[[ Input records open ]]
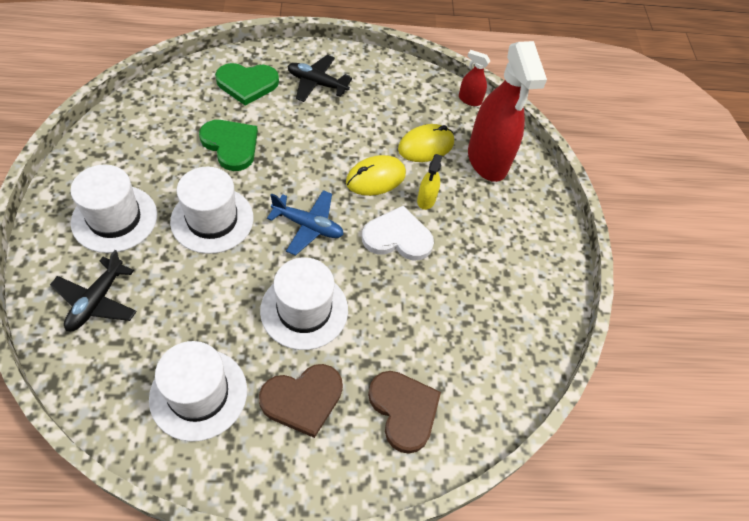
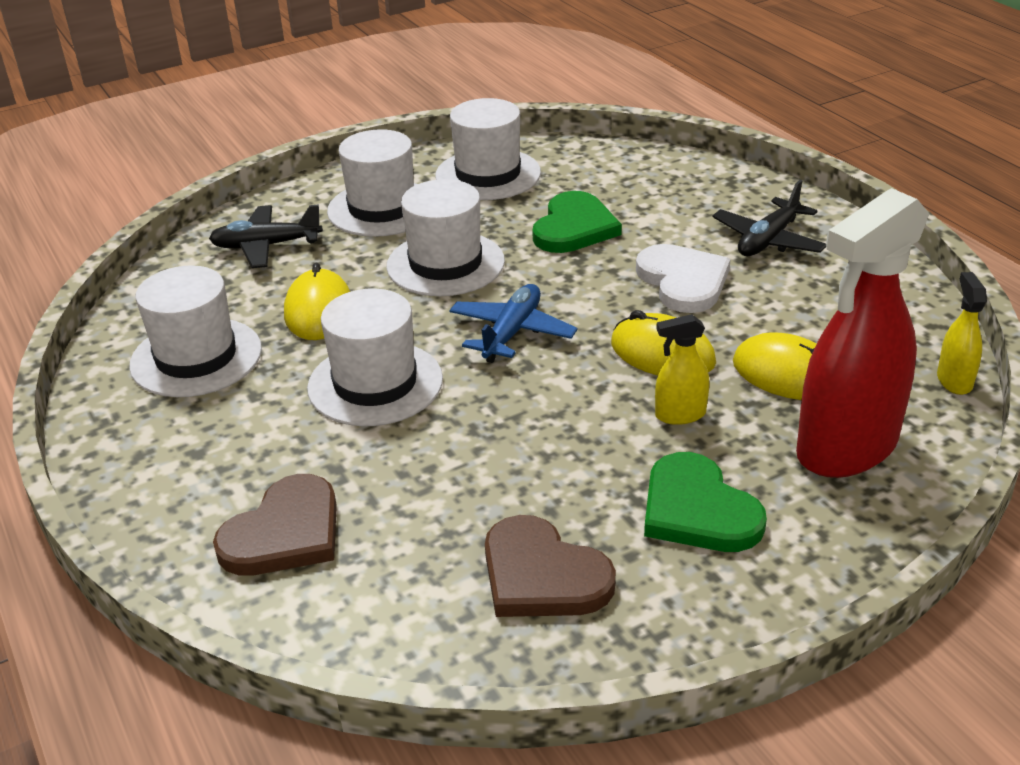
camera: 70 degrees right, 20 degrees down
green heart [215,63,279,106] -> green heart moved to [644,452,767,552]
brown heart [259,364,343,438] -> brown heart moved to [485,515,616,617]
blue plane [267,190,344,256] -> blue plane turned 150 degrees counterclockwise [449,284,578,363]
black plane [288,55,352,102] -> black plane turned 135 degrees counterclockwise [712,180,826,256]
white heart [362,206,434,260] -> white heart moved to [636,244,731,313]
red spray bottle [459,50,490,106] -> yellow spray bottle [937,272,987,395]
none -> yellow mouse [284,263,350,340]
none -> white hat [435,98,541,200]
[[ Input records closed ]]
[[ Input records open ]]
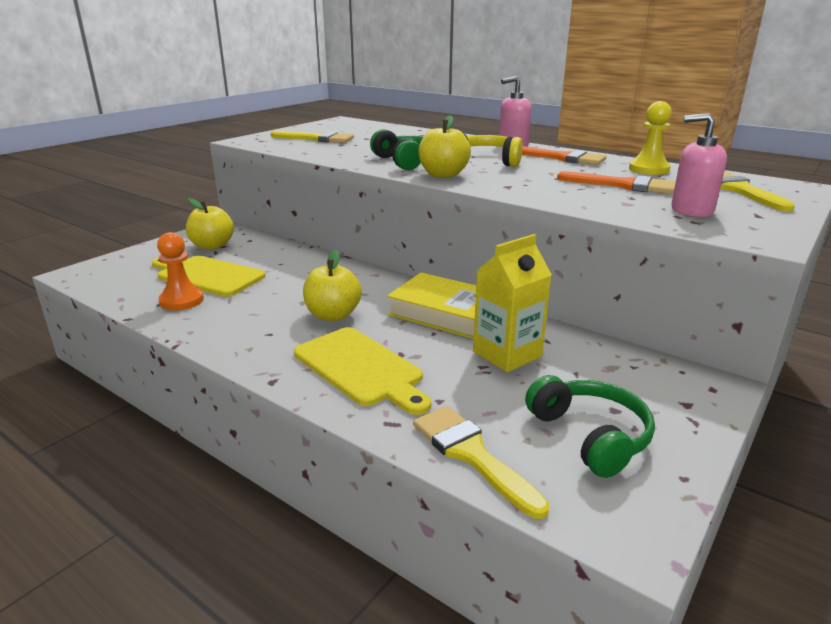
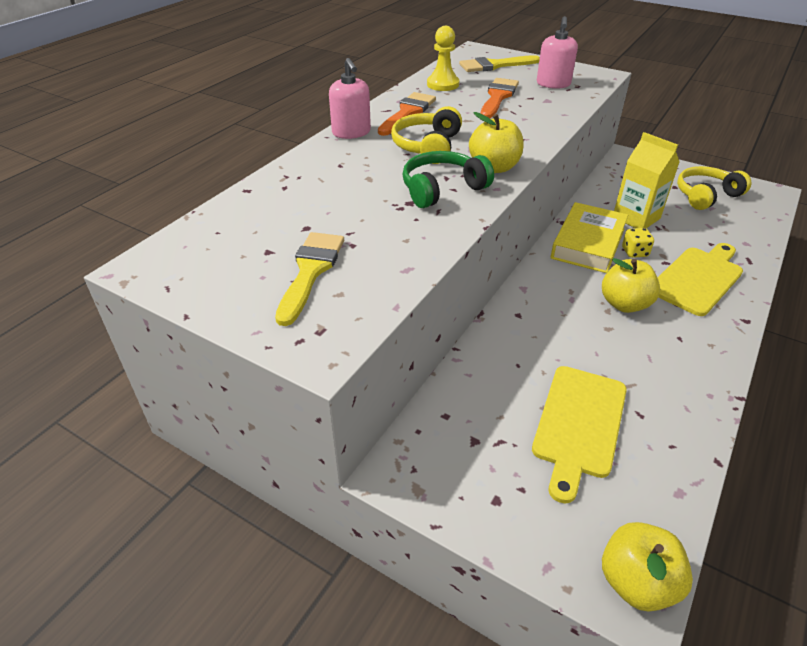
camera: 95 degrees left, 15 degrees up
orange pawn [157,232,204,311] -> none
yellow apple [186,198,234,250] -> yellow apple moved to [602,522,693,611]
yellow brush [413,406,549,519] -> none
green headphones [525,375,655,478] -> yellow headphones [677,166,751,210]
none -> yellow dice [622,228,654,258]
[[ Input records closed ]]
## Exercise instructions
Every line above from the line with "none -> yellow mouse [284,263,350,340]" to the line with "none -> white hat [435,98,541,200]", inclusive, must be returned exactly; no other line belongs in the reply.

## Task solution
none -> yellow mouse [284,263,350,340]
none -> white hat [435,98,541,200]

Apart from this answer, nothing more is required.